[Items from a dataset]
* * * * * * *
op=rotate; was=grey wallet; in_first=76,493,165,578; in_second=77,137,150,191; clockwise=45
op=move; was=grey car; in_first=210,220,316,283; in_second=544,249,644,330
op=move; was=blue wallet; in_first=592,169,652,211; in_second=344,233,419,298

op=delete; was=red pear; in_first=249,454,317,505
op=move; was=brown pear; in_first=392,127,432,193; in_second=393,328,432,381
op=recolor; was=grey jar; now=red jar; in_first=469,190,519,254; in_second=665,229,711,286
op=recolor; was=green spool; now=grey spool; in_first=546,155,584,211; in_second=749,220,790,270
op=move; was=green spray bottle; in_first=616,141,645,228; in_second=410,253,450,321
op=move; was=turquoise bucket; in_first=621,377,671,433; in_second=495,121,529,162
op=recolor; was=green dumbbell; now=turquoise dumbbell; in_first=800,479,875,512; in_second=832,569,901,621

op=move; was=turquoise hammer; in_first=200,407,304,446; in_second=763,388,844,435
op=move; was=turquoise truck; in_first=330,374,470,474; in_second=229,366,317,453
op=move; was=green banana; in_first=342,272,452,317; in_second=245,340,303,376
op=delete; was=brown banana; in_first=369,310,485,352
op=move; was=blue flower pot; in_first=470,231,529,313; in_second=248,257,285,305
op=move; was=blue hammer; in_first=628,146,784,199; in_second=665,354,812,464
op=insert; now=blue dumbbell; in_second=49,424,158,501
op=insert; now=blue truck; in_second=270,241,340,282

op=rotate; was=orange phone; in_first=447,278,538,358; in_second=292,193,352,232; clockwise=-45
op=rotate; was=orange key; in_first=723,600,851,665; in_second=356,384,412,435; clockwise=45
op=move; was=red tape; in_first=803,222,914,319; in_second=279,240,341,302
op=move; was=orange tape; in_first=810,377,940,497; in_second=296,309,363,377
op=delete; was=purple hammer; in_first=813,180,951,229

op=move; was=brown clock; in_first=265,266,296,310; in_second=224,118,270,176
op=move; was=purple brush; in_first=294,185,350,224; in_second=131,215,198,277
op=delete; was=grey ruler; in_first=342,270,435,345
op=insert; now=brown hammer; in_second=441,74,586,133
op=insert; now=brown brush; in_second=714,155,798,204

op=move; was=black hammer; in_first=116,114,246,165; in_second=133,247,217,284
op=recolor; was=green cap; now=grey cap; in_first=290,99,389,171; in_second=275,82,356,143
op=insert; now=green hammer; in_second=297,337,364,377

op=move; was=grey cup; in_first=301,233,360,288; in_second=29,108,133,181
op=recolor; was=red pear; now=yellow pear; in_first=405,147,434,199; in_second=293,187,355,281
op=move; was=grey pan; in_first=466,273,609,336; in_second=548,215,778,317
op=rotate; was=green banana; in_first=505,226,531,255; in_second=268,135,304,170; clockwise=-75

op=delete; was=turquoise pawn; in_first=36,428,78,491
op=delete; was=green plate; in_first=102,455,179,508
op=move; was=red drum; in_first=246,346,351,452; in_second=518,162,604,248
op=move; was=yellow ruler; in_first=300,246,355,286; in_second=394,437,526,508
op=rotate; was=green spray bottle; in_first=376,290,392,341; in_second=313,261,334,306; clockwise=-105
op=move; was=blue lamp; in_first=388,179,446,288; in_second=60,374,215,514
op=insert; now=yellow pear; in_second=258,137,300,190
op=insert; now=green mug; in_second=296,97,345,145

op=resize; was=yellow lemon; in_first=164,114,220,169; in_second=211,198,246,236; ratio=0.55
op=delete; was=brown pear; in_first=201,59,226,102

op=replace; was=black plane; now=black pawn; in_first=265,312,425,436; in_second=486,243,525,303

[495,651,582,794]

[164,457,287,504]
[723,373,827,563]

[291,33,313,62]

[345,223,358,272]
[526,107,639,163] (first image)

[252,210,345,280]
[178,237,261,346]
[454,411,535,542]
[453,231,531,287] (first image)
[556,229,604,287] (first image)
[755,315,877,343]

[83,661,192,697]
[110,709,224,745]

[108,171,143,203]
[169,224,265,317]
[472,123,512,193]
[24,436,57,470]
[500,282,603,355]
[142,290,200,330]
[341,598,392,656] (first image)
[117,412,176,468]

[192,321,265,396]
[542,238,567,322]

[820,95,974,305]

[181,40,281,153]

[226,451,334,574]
* * * * * * *
**WHAT THE EXERCISE ASKS:**
Your task is to quote the lines above, beginning with the first and ending with the one that holds "op=recolor; was=green dumbbell;".

**ANSWER TO THIS TASK:**
op=rotate; was=grey wallet; in_first=76,493,165,578; in_second=77,137,150,191; clockwise=45
op=move; was=grey car; in_first=210,220,316,283; in_second=544,249,644,330
op=move; was=blue wallet; in_first=592,169,652,211; in_second=344,233,419,298

op=delete; was=red pear; in_first=249,454,317,505
op=move; was=brown pear; in_first=392,127,432,193; in_second=393,328,432,381
op=recolor; was=grey jar; now=red jar; in_first=469,190,519,254; in_second=665,229,711,286
op=recolor; was=green spool; now=grey spool; in_first=546,155,584,211; in_second=749,220,790,270
op=move; was=green spray bottle; in_first=616,141,645,228; in_second=410,253,450,321
op=move; was=turquoise bucket; in_first=621,377,671,433; in_second=495,121,529,162
op=recolor; was=green dumbbell; now=turquoise dumbbell; in_first=800,479,875,512; in_second=832,569,901,621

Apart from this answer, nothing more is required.